Version difference data:
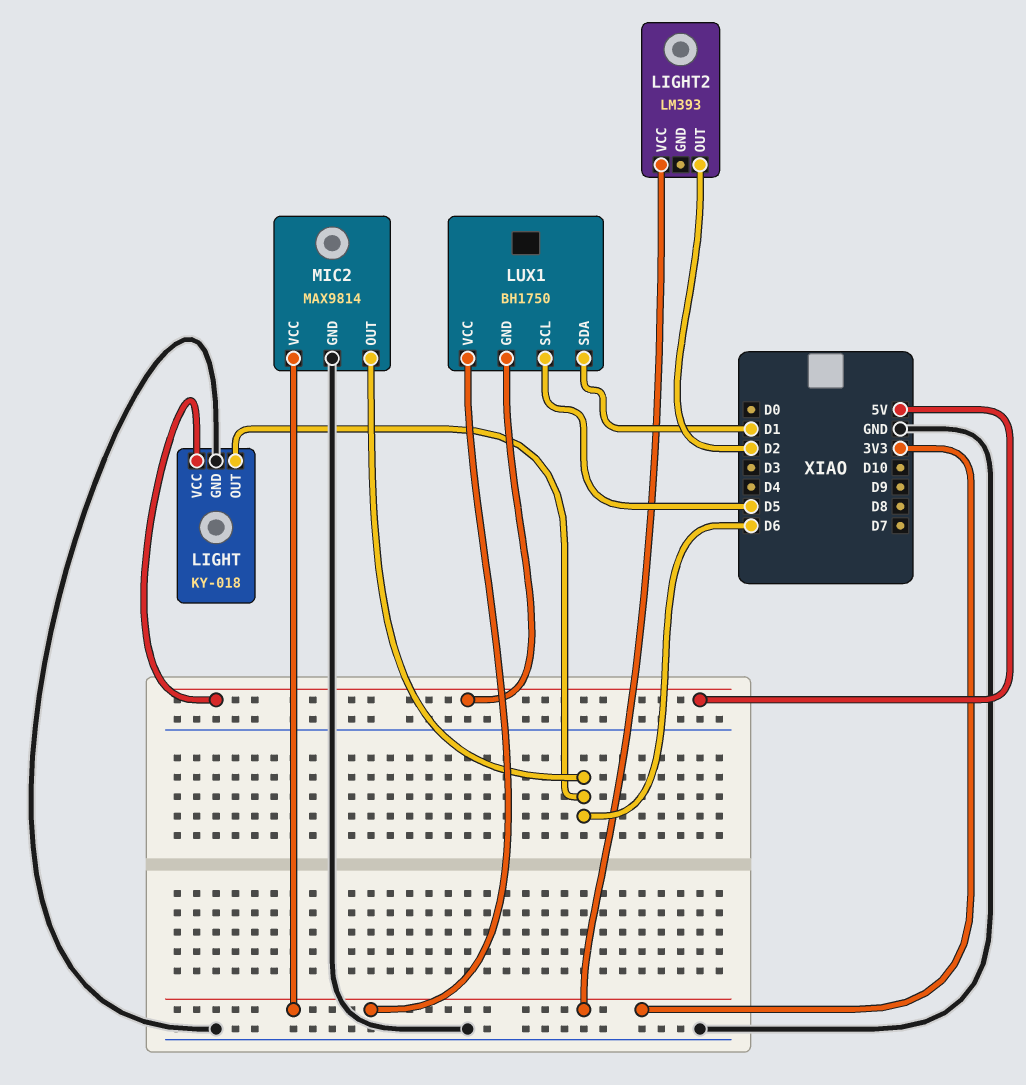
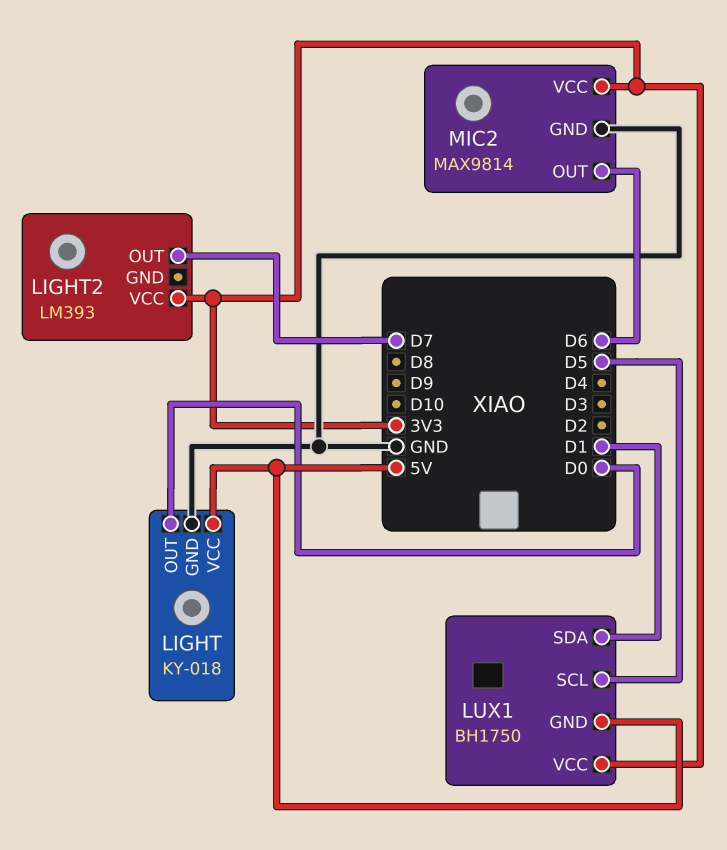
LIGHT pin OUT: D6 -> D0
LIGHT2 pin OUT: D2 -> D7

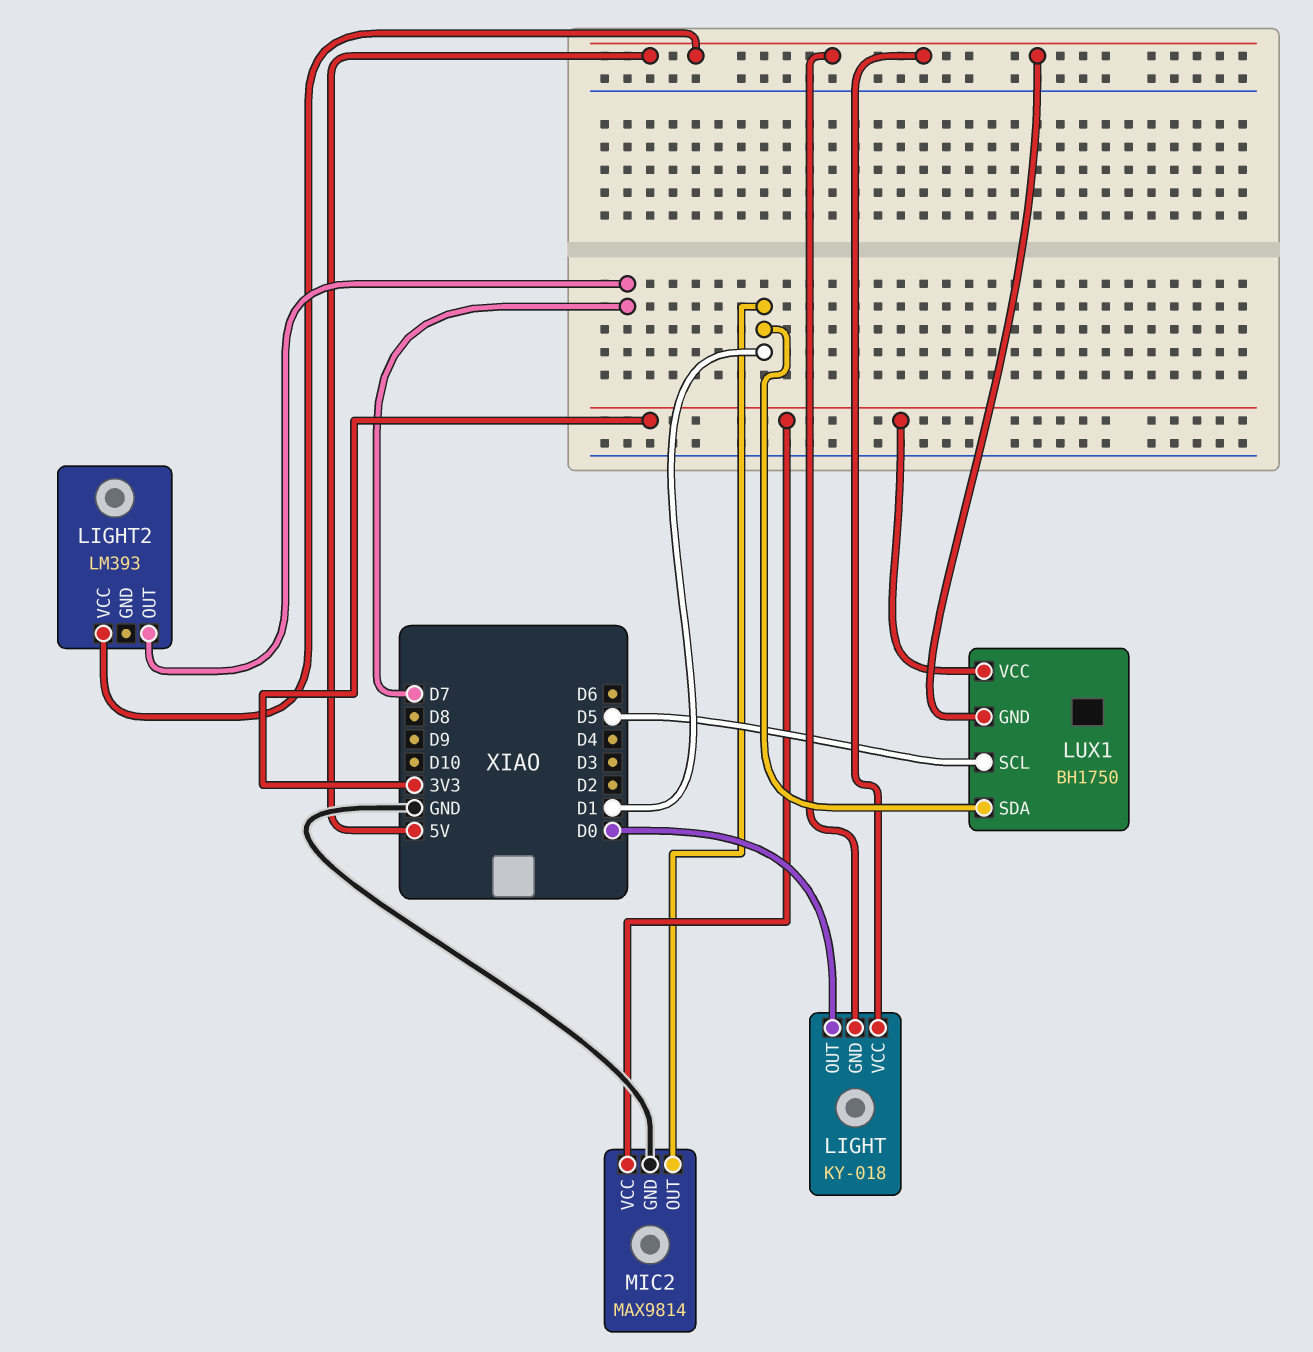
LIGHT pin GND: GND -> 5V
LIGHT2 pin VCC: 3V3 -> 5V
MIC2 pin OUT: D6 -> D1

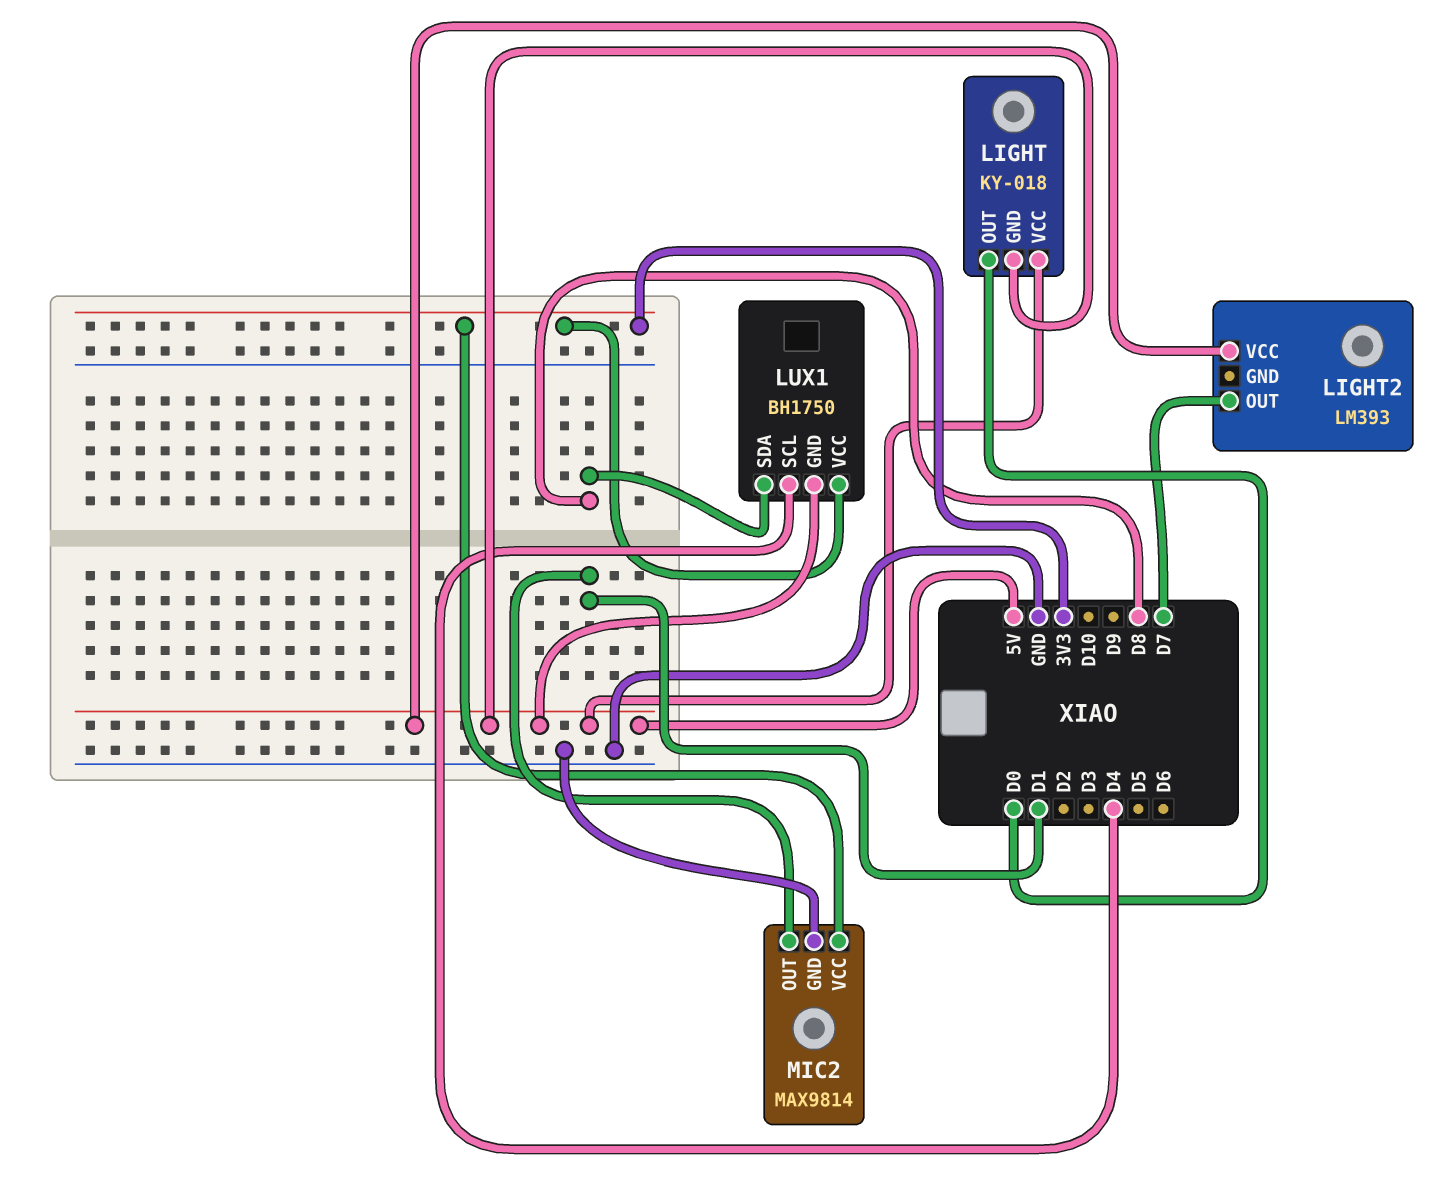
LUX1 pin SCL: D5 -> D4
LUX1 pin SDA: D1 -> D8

TASK STATEMENT:
Reproduce the data above verbatim, minus any images.

COMPLETED EXERCISE:
LIGHT pin OUT: D6 -> D0
LIGHT2 pin OUT: D2 -> D7

LIGHT pin GND: GND -> 5V
LIGHT2 pin VCC: 3V3 -> 5V
MIC2 pin OUT: D6 -> D1

LUX1 pin SCL: D5 -> D4
LUX1 pin SDA: D1 -> D8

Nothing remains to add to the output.